RECORDED DATA
——————
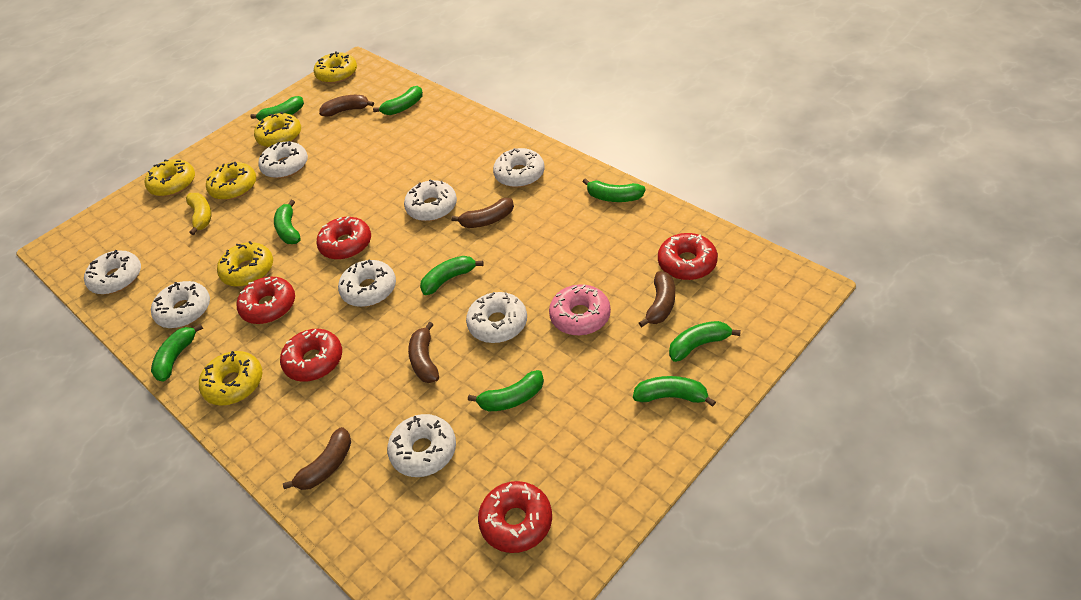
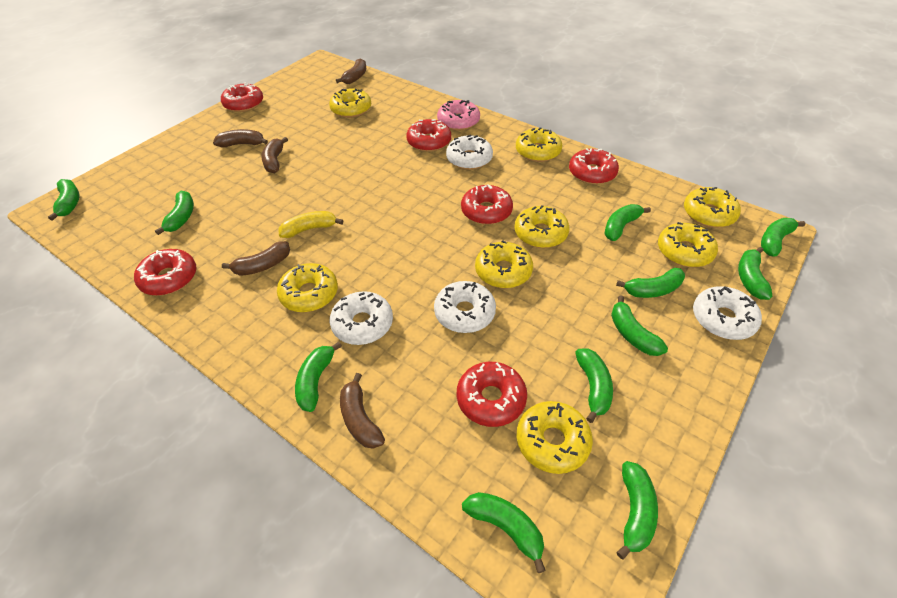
green banana: 9 -> 11
red donut: 5 -> 6
white donut: 8 -> 4
yellow donut: 6 -> 8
——————
WHAT TO WORK ON
Within the material above, how many lines include the string "donut"? Give only the number.

FINISHED TASK
3